(Scene images with change listings)
= Beginning of Section =

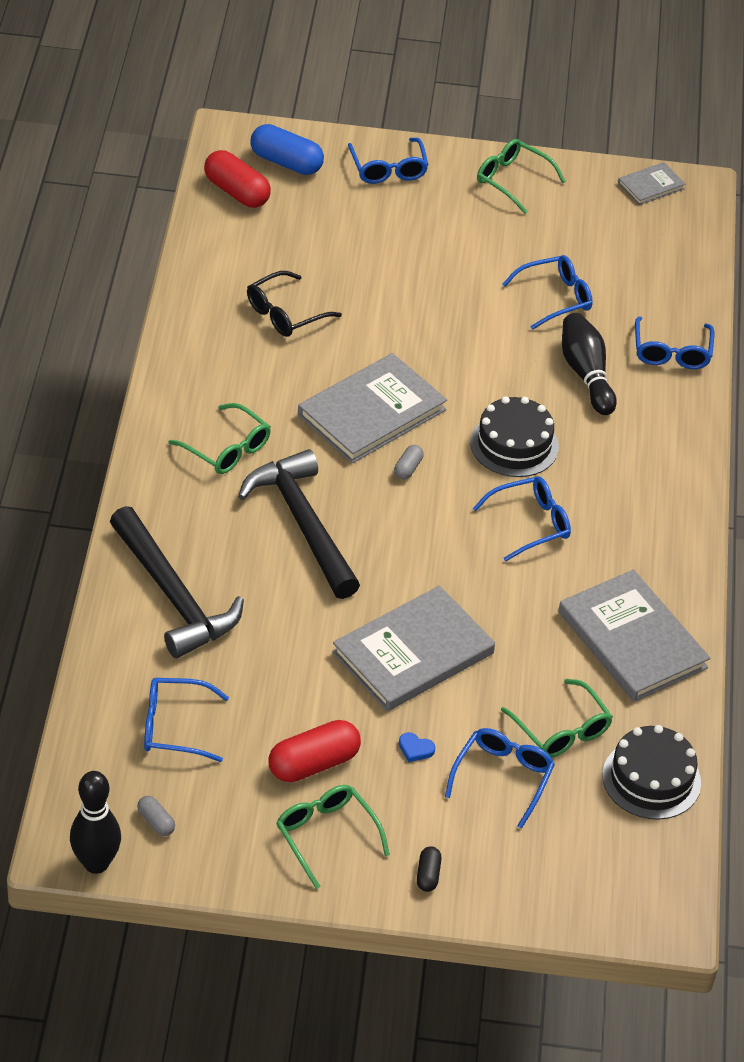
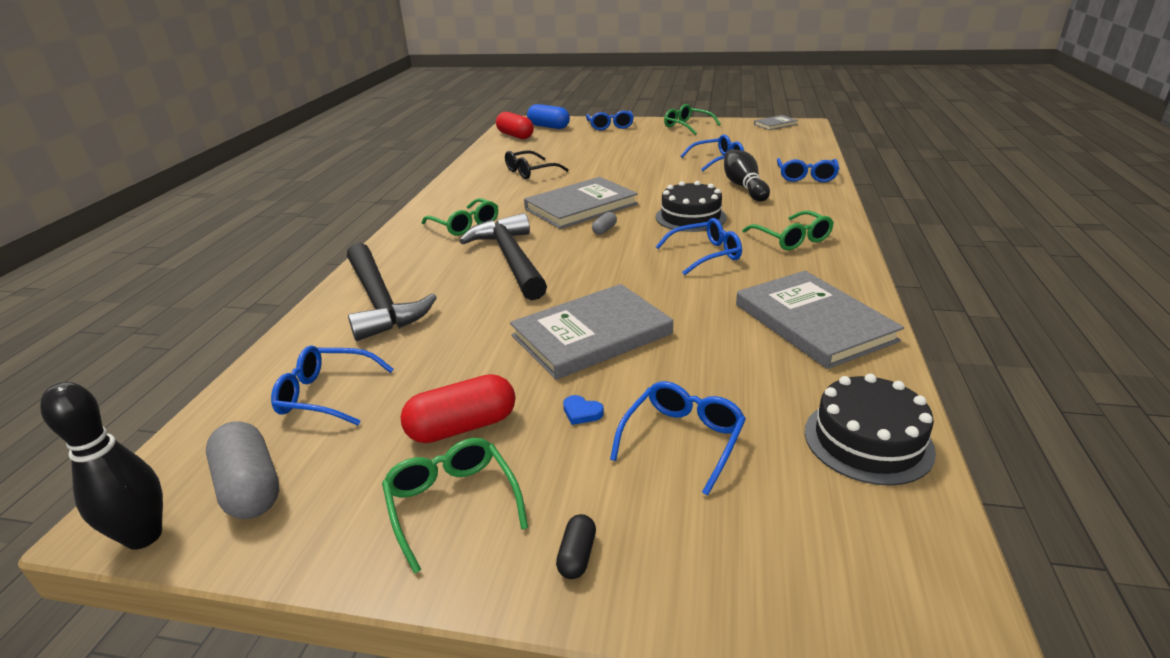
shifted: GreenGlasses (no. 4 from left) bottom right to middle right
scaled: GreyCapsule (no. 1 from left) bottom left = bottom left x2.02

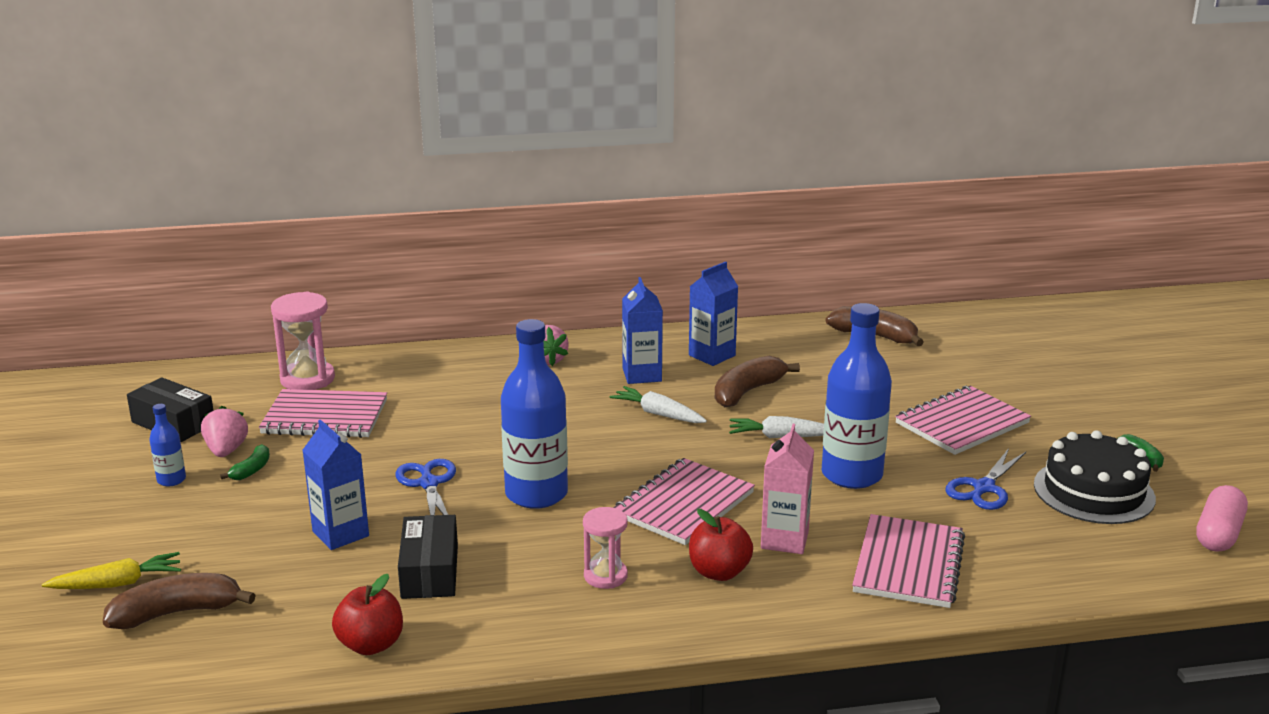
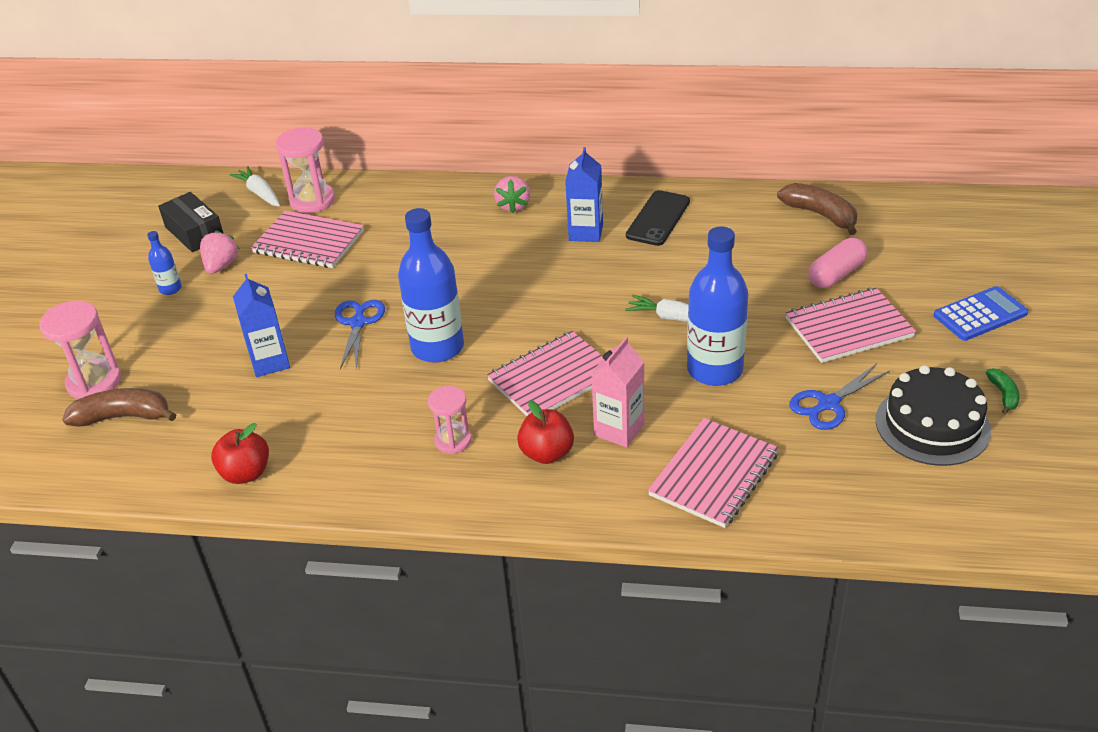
gone: BrownBanana (no. 2 from left) centre; GreenBanana (no. 1 from left) middle left; BlackBox (no. 2 from left) bottom centre
new: BlueCalculator middle right
shifted: WhiteCarrot (no. 1 from left) centre to top left; PinkCapsule bottom right to middle right
swapped: BlueCarton (no. 3 from left) centre to BlackPhone top centre; YellowCarrot bottom left to PinkHourglass (no. 1 from left) middle left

= End of Section =

--- THE TASK ---
Print exactly the line containing "scaled: GreyCapsule (no." and every line after it through the final line above, and leave all pictures out.

--- RESULT OF THE EXERCISE ---
scaled: GreyCapsule (no. 1 from left) bottom left = bottom left x2.02

gone: BrownBanana (no. 2 from left) centre; GreenBanana (no. 1 from left) middle left; BlackBox (no. 2 from left) bottom centre
new: BlueCalculator middle right
shifted: WhiteCarrot (no. 1 from left) centre to top left; PinkCapsule bottom right to middle right
swapped: BlueCarton (no. 3 from left) centre to BlackPhone top centre; YellowCarrot bottom left to PinkHourglass (no. 1 from left) middle left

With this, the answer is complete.